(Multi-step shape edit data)
-------

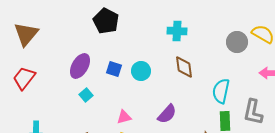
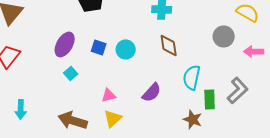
gray circle: (237, 42) -> (224, 36), moved
cyan semicircle: (221, 91) -> (192, 77), moved
gray L-shape: (253, 112) -> (238, 90), turned -144

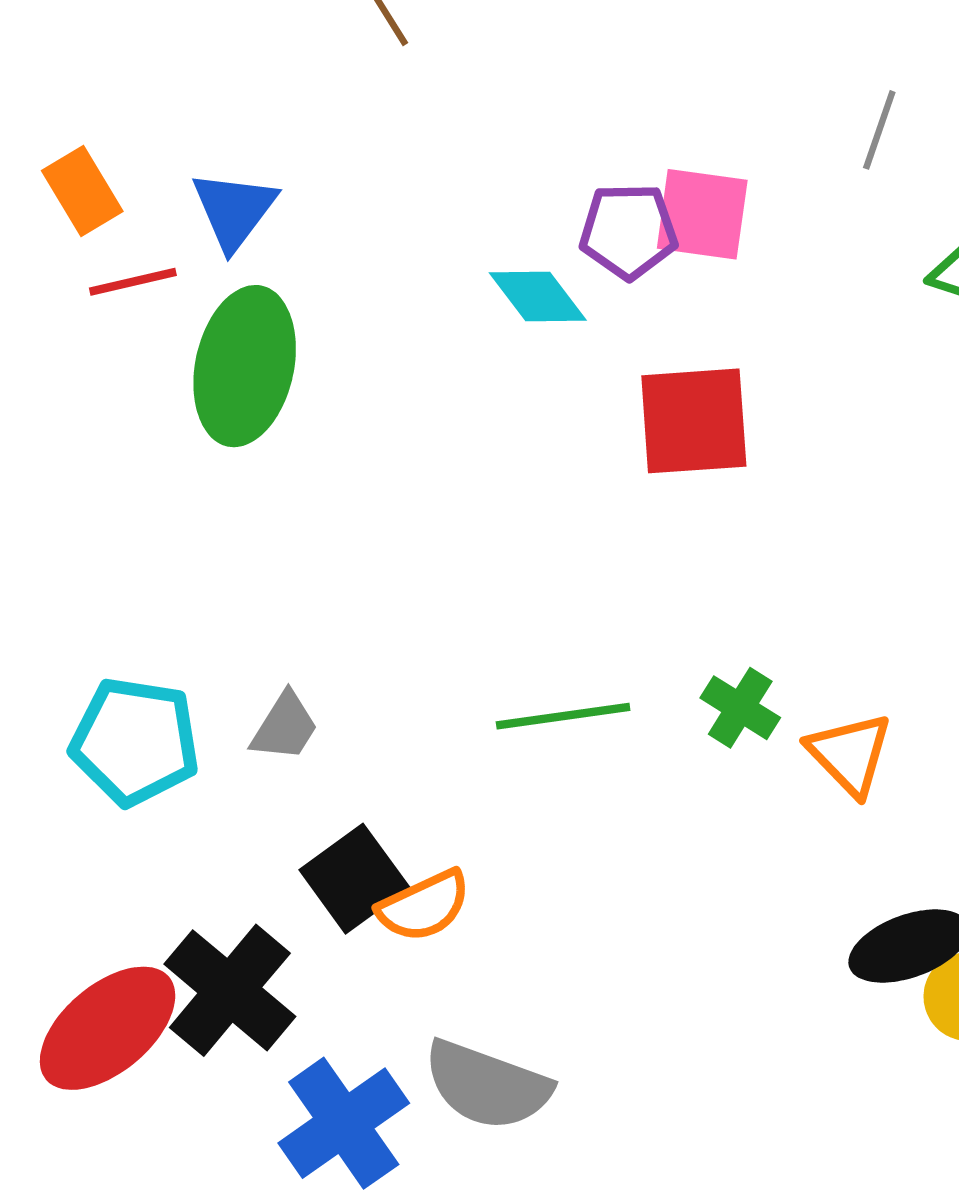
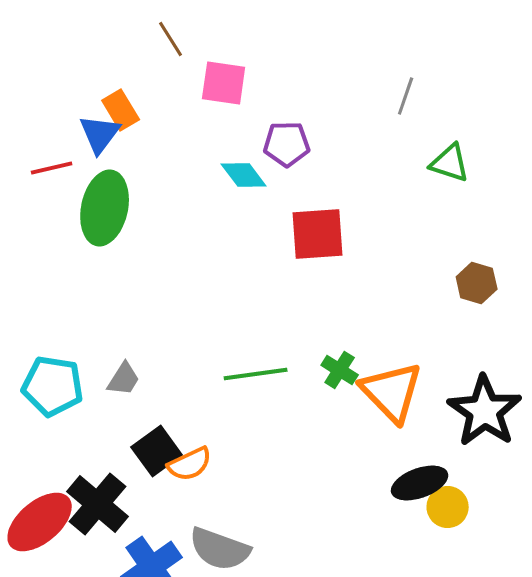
orange rectangle: (82, 191) -> (121, 110), moved
pink square: (702, 214) -> (224, 83), moved
orange triangle: (850, 754) -> (392, 392), size x1.5

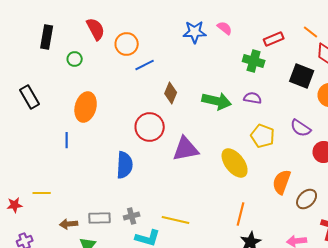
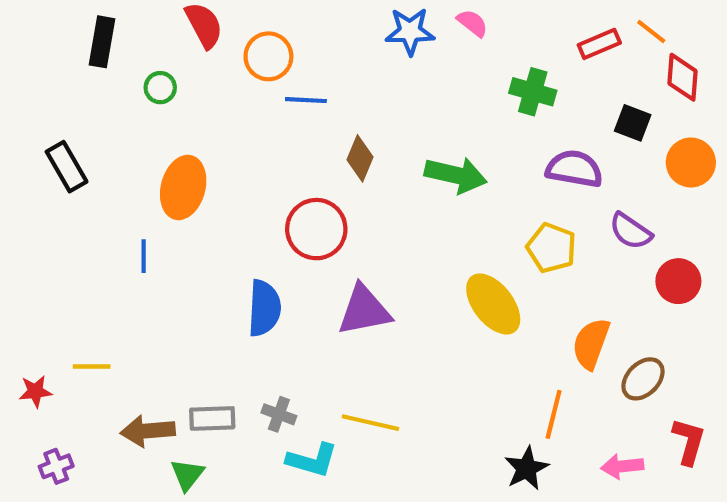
red rectangle: (274, 39) -> (599, 44), moved
blue line: (145, 65) -> (306, 100), turned 30
black square: (302, 76) -> (633, 123), size x0.7
purple semicircle: (253, 98) -> (574, 169), moved, size x1.5
purple triangle: (186, 149) -> (364, 310), moved
orange line: (241, 214) -> (554, 414), moved
gray cross: (132, 216) -> (279, 414), turned 35
brown arrow: (69, 224) -> (148, 431), size x1.4

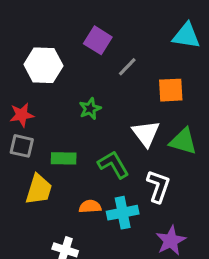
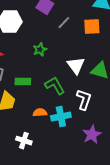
orange square: (171, 90) -> (92, 27), moved

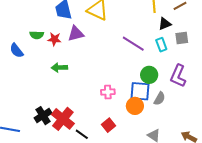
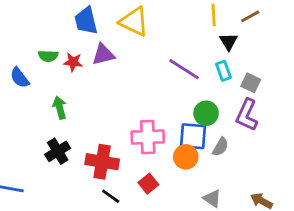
black triangle: (165, 24) -> (229, 42), turned -40
gray square: (182, 38) -> (251, 83), moved, turned 32
green arrow: (59, 68) -> (60, 108), moved, turned 77
pink cross: (108, 92) -> (148, 137), size x1.6
black cross: (43, 116) -> (58, 151), moved
red cross: (63, 119) -> (102, 162), moved, turned -30

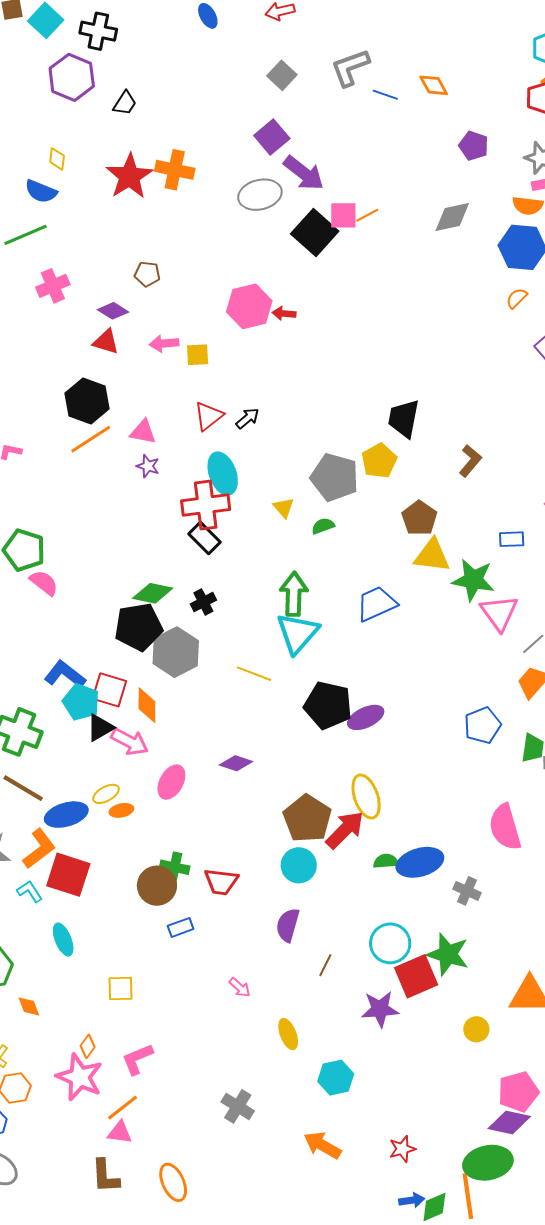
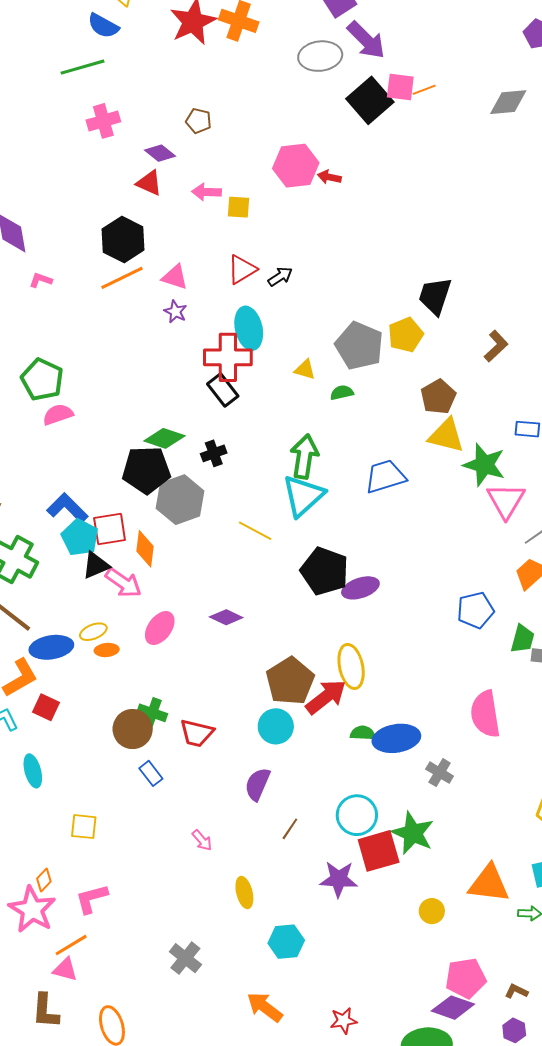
yellow triangle: (284, 508) -> (305, 370), turned -40
pink semicircle: (44, 583) -> (58, 414), turned -64
red square: (109, 690) -> (110, 529), turned -33
red square: (68, 875) -> (46, 707), size x0.6
blue rectangle: (181, 927) -> (151, 773), turned 65

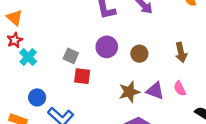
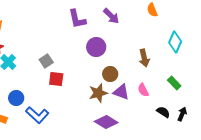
purple circle: (107, 47) -> (96, 47), moved
brown circle: (139, 54) -> (110, 74), moved
gray square: (71, 56) -> (46, 61), turned 32

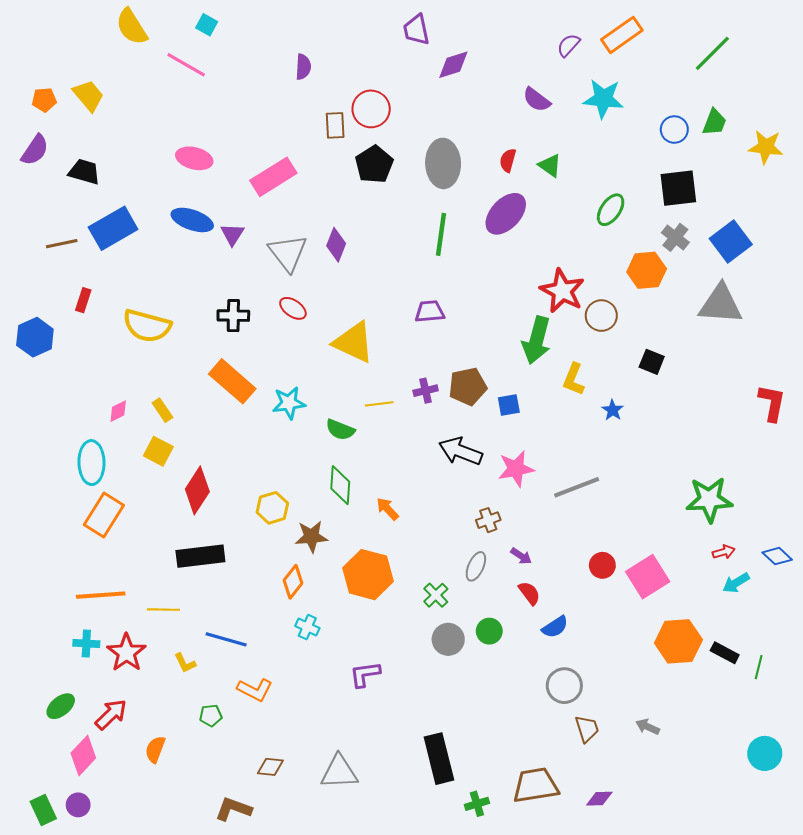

-------

** ACTIVITY **
Give back every entry verbatim. No pictures belong in the copy.

** TASK RESULT **
gray circle: (237, 42) -> (224, 36), moved
cyan semicircle: (221, 91) -> (192, 77), moved
gray L-shape: (253, 112) -> (238, 90), turned -144

orange rectangle: (82, 191) -> (121, 110), moved
pink square: (702, 214) -> (224, 83), moved
orange triangle: (850, 754) -> (392, 392), size x1.5

red rectangle: (274, 39) -> (599, 44), moved
blue line: (145, 65) -> (306, 100), turned 30
black square: (302, 76) -> (633, 123), size x0.7
purple semicircle: (253, 98) -> (574, 169), moved, size x1.5
purple triangle: (186, 149) -> (364, 310), moved
orange line: (241, 214) -> (554, 414), moved
gray cross: (132, 216) -> (279, 414), turned 35
brown arrow: (69, 224) -> (148, 431), size x1.4

orange square: (171, 90) -> (92, 27), moved

black triangle: (165, 24) -> (229, 42), turned -40
gray square: (182, 38) -> (251, 83), moved, turned 32
green arrow: (59, 68) -> (60, 108), moved, turned 77
pink cross: (108, 92) -> (148, 137), size x1.6
black cross: (43, 116) -> (58, 151), moved
red cross: (63, 119) -> (102, 162), moved, turned -30

yellow triangle: (284, 508) -> (305, 370), turned -40
pink semicircle: (44, 583) -> (58, 414), turned -64
red square: (109, 690) -> (110, 529), turned -33
red square: (68, 875) -> (46, 707), size x0.6
blue rectangle: (181, 927) -> (151, 773), turned 65

purple circle: (107, 47) -> (96, 47), moved
brown circle: (139, 54) -> (110, 74), moved
gray square: (71, 56) -> (46, 61), turned 32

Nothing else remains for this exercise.